WORK TASK
Copy out all lines of the records in which the word "heart" appears.

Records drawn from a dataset
»»
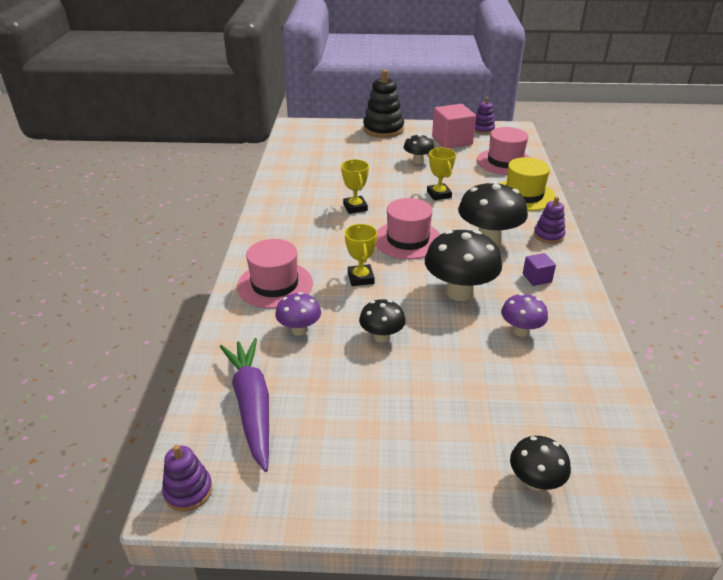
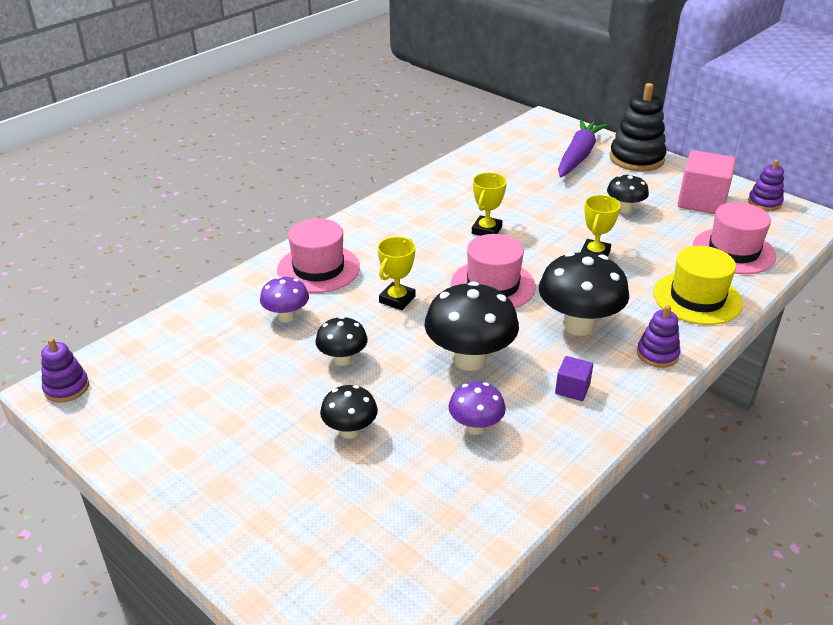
camera: 40 degrees right, 0 degrees up
purple carrot [220,338,269,472] -> purple carrot moved to [558,120,607,177]
black mushroom [510,436,571,491] -> black mushroom moved to [320,385,378,439]

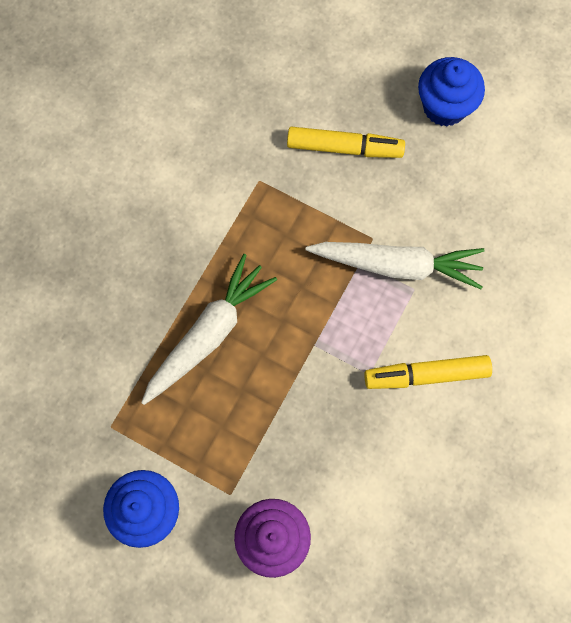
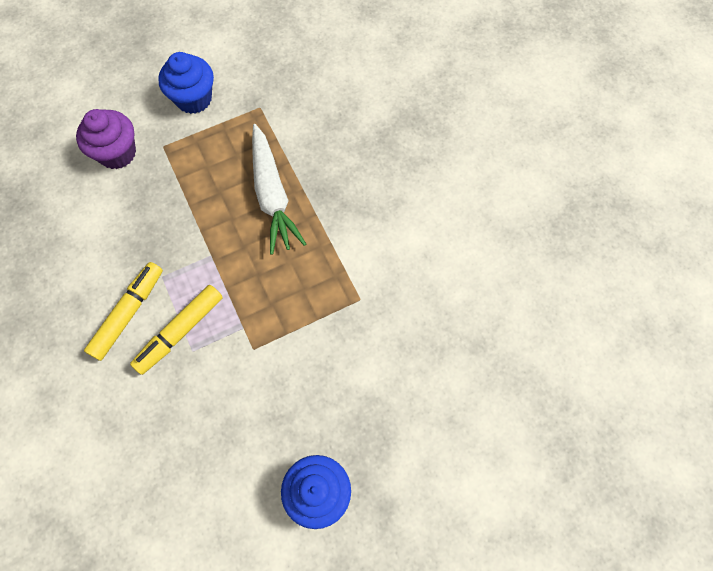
camera: 125 degrees right, 5 degrees down
yellow marker [287,127,405,158] -> yellow marker moved to [130,285,223,375]
white carrot [306,242,485,289] -> none

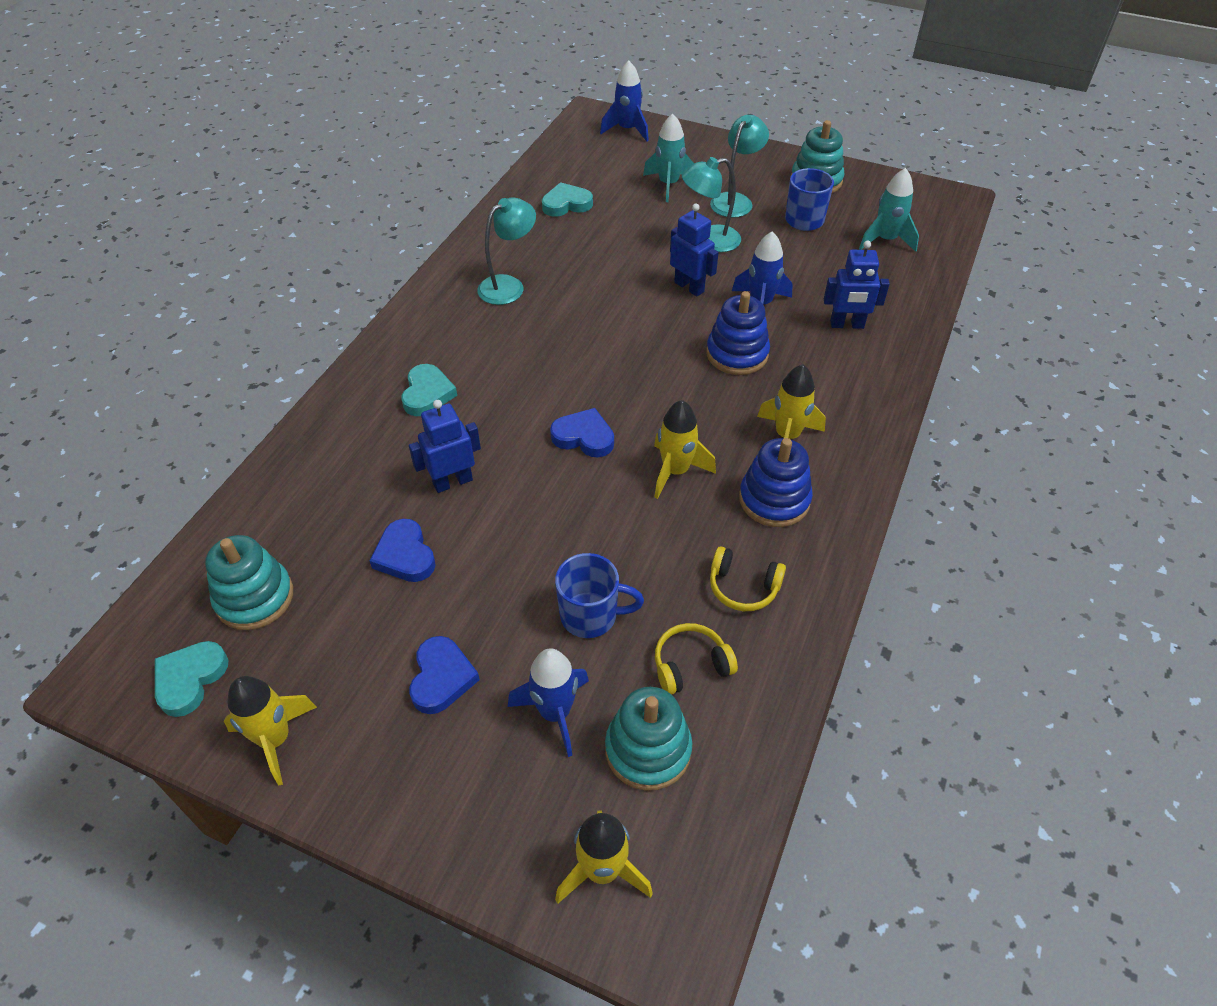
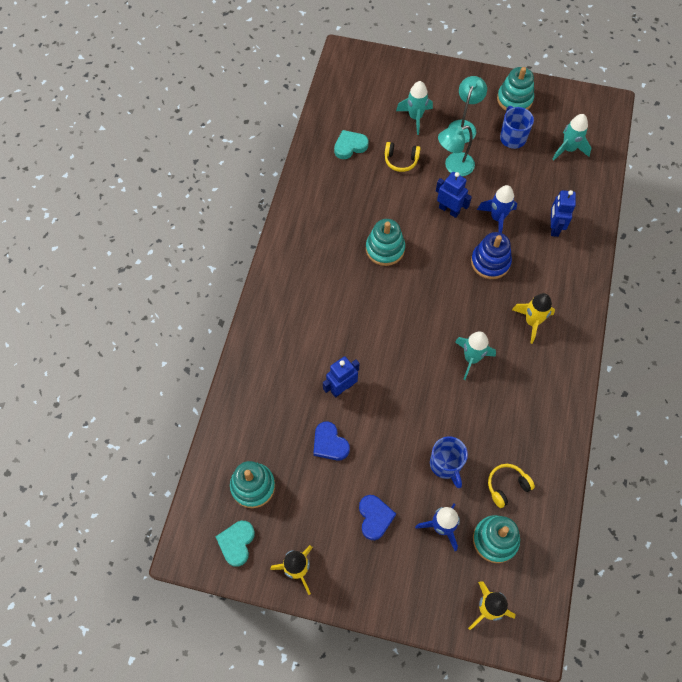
camera: 10 degrees left, 15 degrees up
turquoise heart [402,364,457,416] -> none
turquoise lamp [477,197,536,305] -> none
blue heart [550,408,614,457] -> none
blue mug [555,553,644,638] -> blue mug turned 75 degrees clockwise [430,436,468,488]
blue rocket [600,61,649,141] -> none
yellow rocket [654,400,716,499] -> turquoise rocket [455,332,496,380]
yellow headphones [710,546,786,611] -> yellow headphones moved to [385,142,421,172]
blue stacking toy [739,438,813,527] -> none
blue robot [824,241,890,329] -> blue robot turned 105 degrees clockwise [551,190,576,237]
none -> turquoise stacking toy [366,219,405,266]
««
RESPONSE TO THIS EXERCISE
turquoise heart [402,364,457,416] -> none
blue heart [550,408,614,457] -> none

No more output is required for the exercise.